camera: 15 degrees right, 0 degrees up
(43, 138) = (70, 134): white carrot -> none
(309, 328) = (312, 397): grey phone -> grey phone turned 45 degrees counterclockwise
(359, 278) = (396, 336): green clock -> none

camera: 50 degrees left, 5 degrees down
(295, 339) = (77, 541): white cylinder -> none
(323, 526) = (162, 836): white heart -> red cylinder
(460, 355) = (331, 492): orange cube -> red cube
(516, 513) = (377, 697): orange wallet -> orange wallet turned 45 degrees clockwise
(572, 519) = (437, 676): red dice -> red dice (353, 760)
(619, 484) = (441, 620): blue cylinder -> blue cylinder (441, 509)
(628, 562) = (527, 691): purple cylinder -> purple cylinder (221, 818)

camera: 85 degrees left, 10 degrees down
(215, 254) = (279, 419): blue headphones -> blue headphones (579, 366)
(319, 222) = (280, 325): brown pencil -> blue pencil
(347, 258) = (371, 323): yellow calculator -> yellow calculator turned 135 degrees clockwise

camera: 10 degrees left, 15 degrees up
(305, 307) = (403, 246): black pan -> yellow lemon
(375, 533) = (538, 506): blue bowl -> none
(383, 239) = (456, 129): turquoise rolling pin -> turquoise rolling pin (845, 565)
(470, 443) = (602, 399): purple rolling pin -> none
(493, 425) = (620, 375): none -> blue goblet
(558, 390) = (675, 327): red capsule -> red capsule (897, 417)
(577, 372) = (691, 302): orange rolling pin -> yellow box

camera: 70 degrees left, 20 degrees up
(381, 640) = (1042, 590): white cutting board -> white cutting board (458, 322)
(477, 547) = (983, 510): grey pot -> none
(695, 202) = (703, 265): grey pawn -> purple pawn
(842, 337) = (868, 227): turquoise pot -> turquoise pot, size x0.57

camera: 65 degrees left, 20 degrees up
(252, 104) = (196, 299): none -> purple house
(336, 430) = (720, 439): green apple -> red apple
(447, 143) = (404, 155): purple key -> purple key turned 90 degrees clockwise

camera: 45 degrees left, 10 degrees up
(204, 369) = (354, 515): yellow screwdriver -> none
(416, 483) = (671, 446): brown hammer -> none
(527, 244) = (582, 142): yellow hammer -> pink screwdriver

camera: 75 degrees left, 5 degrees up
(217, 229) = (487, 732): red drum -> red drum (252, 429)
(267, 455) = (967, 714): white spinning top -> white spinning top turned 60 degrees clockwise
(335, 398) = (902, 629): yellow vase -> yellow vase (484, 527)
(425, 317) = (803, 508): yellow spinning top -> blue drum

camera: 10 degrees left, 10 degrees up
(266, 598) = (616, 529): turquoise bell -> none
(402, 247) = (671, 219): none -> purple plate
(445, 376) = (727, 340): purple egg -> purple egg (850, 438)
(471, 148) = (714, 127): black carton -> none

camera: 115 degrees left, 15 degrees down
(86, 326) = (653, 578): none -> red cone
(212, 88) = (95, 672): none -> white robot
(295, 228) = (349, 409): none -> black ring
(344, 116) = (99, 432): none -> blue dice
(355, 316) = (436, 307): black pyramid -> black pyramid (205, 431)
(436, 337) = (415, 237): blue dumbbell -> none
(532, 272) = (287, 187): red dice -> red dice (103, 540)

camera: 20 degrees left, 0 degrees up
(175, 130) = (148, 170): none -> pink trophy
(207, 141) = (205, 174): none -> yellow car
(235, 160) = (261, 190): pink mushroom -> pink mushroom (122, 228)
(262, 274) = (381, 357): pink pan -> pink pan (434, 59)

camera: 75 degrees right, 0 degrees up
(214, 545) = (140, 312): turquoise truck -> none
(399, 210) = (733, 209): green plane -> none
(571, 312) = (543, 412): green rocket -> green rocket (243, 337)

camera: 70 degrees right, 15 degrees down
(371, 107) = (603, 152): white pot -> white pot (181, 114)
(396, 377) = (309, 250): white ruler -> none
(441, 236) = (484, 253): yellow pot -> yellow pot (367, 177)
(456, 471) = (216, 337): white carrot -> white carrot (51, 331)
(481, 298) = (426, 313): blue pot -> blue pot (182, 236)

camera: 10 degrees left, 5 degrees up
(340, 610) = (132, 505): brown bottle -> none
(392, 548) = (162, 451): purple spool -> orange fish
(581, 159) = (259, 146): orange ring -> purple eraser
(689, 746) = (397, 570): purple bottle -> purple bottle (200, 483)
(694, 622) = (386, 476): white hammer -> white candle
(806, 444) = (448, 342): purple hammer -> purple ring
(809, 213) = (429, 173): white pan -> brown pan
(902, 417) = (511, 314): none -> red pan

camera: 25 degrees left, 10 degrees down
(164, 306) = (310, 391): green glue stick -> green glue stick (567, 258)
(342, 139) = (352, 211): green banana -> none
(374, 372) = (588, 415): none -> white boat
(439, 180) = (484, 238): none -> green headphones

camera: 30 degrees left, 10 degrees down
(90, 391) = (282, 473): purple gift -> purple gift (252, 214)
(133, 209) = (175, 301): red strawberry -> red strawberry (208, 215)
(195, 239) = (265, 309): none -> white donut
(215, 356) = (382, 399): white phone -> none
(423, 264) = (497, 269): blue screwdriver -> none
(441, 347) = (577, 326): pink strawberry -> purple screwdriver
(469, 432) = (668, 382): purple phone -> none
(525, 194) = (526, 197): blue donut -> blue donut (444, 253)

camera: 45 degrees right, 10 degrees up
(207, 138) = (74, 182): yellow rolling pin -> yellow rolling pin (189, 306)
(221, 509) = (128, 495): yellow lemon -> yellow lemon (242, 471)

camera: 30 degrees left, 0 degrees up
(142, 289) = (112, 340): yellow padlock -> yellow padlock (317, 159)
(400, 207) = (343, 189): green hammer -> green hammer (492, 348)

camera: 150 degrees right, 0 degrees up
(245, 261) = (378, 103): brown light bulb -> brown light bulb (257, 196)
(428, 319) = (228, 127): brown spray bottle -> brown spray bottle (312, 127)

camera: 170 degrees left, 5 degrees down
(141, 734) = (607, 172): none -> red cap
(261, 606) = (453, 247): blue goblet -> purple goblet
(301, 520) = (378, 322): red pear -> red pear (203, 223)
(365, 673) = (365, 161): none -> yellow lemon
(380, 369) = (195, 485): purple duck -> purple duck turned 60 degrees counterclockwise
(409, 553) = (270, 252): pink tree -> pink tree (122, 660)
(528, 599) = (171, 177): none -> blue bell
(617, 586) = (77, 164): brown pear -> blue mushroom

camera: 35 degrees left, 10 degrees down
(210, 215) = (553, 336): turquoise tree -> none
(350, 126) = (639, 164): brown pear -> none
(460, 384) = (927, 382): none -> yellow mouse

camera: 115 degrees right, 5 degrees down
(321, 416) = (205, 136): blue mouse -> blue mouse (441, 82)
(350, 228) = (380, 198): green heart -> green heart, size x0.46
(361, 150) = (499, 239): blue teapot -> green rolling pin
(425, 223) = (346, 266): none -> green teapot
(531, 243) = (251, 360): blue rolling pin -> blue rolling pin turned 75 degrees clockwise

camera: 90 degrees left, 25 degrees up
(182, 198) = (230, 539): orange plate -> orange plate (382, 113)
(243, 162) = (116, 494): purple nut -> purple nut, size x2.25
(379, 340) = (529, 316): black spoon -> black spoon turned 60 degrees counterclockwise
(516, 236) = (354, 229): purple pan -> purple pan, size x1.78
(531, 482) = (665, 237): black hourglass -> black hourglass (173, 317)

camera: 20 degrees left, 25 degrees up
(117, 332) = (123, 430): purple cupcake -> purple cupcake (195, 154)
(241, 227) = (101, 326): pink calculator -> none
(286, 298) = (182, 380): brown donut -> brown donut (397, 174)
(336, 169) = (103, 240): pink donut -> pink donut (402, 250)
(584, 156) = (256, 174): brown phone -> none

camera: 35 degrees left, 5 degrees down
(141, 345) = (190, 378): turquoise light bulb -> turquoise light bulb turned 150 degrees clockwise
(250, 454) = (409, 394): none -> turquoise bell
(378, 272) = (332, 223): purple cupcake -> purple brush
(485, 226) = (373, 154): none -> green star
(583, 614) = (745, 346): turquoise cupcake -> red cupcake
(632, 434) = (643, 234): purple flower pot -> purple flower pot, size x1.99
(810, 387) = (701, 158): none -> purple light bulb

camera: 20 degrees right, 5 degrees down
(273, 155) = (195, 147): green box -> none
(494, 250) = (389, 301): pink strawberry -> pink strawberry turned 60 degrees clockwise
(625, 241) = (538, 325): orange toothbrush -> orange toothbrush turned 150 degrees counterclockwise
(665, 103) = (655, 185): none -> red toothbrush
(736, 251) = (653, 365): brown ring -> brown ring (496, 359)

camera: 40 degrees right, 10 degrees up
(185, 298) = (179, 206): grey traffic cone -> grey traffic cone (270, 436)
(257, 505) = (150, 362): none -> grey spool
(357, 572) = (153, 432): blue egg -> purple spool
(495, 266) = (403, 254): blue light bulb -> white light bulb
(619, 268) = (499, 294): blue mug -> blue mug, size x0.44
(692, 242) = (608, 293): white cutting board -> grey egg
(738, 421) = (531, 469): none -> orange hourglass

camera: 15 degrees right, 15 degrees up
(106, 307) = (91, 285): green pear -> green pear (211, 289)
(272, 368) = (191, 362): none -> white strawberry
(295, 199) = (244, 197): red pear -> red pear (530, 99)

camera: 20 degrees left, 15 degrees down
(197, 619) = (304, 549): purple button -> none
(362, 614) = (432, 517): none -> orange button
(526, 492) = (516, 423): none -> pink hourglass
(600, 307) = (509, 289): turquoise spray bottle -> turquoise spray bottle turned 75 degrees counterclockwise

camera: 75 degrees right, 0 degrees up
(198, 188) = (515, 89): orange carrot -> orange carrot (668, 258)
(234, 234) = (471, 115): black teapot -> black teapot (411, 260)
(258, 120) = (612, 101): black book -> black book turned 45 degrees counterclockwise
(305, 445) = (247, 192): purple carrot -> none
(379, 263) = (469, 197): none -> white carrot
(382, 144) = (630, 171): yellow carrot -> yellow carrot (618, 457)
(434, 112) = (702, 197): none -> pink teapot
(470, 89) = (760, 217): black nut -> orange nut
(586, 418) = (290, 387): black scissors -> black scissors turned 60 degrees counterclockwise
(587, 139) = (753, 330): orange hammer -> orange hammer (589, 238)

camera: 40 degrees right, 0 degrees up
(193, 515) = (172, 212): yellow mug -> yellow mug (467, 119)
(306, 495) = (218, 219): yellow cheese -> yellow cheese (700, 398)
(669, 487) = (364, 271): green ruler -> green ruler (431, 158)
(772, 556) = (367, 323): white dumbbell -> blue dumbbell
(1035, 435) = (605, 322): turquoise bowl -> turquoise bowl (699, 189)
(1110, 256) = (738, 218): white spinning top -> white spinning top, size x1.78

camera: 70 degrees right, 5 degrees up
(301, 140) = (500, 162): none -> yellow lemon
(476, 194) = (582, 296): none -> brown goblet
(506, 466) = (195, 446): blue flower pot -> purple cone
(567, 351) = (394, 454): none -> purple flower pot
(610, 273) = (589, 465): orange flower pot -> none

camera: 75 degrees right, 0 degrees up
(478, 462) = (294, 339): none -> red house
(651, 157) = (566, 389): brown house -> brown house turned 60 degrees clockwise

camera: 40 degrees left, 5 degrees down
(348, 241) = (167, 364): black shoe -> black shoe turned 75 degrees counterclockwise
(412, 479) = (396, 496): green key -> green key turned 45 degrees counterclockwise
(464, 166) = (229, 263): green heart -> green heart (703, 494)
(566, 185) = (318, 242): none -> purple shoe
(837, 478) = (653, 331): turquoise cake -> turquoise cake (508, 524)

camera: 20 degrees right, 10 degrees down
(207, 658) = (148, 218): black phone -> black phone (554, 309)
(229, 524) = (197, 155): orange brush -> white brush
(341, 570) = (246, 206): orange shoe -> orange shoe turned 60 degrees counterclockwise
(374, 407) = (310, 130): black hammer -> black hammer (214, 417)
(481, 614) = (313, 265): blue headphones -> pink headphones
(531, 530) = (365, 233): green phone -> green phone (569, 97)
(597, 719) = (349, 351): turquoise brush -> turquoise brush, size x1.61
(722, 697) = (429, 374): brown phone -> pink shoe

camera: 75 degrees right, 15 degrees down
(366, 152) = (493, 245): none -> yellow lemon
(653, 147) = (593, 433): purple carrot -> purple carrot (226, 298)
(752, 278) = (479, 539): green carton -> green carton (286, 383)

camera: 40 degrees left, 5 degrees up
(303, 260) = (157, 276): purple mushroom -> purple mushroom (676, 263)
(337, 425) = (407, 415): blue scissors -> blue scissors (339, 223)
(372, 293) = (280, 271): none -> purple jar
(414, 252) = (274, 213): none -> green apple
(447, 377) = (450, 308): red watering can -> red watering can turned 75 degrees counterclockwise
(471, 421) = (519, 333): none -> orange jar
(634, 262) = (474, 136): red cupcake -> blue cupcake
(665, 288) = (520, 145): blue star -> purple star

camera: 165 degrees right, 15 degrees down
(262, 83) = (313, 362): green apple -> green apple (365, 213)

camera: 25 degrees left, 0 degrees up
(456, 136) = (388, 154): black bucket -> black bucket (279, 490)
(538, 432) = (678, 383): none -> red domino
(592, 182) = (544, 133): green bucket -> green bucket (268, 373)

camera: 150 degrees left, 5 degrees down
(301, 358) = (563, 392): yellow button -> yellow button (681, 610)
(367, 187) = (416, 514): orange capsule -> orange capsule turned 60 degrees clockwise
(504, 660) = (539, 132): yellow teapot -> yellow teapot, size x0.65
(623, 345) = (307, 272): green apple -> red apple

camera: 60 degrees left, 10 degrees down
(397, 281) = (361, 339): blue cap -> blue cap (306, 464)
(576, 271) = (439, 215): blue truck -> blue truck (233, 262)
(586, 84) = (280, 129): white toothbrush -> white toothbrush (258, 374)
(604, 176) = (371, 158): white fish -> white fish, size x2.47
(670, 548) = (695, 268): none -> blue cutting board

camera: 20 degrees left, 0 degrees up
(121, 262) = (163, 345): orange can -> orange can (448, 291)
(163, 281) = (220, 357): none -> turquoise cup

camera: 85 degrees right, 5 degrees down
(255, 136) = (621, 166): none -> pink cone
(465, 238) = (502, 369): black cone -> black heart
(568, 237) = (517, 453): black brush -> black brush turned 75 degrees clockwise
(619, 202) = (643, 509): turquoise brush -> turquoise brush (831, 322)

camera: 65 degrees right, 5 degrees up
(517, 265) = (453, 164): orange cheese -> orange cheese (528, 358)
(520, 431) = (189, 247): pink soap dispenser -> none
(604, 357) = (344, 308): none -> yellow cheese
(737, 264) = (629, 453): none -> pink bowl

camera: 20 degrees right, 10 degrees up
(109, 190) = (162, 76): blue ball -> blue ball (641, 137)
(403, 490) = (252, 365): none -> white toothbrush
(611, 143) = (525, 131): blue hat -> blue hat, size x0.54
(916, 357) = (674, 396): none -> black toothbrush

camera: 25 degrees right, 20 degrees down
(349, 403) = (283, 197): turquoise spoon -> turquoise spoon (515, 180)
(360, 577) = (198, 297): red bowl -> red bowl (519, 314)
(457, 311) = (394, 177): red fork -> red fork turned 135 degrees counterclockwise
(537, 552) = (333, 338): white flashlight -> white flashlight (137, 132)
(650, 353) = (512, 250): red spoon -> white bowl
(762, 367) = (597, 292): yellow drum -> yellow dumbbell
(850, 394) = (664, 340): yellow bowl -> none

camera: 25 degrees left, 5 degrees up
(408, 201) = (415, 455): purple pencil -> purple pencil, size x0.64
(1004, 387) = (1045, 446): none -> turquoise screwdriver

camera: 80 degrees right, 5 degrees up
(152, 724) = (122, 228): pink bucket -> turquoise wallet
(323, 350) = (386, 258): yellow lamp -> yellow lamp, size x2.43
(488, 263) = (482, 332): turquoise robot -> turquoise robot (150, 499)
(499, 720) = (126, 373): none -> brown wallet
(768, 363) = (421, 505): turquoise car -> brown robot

+ + +

§ **Work request**:
From the records above, repeat exactly the lines from the one with "(109, 190) = (162, 76): blue" through the one with "camera: 25 degrees right, 20 degrees down", both included.

§ **Answer to this exercise**:
(109, 190) = (162, 76): blue ball -> blue ball (641, 137)
(403, 490) = (252, 365): none -> white toothbrush
(611, 143) = (525, 131): blue hat -> blue hat, size x0.54
(916, 357) = (674, 396): none -> black toothbrush

camera: 25 degrees right, 20 degrees down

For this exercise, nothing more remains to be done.